→ **Exercise instructions**
Would you please transcribe, exactly as written, the lines of the entries below starting at the one that holds "U227: NOT CD4069" and ending at the one that holds "J202 pin 1: GND -> none", both included?

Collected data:
--------------------------------------------------

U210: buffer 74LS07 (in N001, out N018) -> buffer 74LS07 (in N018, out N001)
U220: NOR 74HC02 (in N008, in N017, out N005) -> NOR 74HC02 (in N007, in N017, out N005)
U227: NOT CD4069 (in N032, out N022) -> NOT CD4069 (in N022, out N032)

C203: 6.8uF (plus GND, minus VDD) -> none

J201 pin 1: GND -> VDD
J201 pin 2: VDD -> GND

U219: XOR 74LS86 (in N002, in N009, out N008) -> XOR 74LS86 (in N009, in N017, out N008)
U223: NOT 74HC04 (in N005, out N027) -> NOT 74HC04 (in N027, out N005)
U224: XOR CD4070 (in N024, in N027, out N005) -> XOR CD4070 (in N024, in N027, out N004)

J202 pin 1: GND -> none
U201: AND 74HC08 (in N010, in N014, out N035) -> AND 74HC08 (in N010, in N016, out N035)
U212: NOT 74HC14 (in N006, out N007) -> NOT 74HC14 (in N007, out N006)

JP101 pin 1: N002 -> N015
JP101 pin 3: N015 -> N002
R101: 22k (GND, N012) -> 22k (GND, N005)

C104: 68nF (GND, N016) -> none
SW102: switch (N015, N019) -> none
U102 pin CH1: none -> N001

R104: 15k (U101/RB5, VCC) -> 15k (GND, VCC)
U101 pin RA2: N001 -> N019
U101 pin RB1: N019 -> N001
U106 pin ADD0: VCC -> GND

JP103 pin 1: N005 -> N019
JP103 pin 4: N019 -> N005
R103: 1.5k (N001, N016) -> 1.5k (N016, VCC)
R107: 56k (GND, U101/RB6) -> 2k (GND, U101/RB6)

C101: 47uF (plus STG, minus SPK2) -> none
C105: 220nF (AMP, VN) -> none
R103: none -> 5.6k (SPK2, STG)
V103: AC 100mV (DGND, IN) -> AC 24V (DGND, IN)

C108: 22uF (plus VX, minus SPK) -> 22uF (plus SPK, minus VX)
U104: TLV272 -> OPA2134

--------------------------------------------------

→ **Exercise response**
U227: NOT CD4069 (in N032, out N022) -> NOT CD4069 (in N022, out N032)

C203: 6.8uF (plus GND, minus VDD) -> none

J201 pin 1: GND -> VDD
J201 pin 2: VDD -> GND

U219: XOR 74LS86 (in N002, in N009, out N008) -> XOR 74LS86 (in N009, in N017, out N008)
U223: NOT 74HC04 (in N005, out N027) -> NOT 74HC04 (in N027, out N005)
U224: XOR CD4070 (in N024, in N027, out N005) -> XOR CD4070 (in N024, in N027, out N004)

J202 pin 1: GND -> none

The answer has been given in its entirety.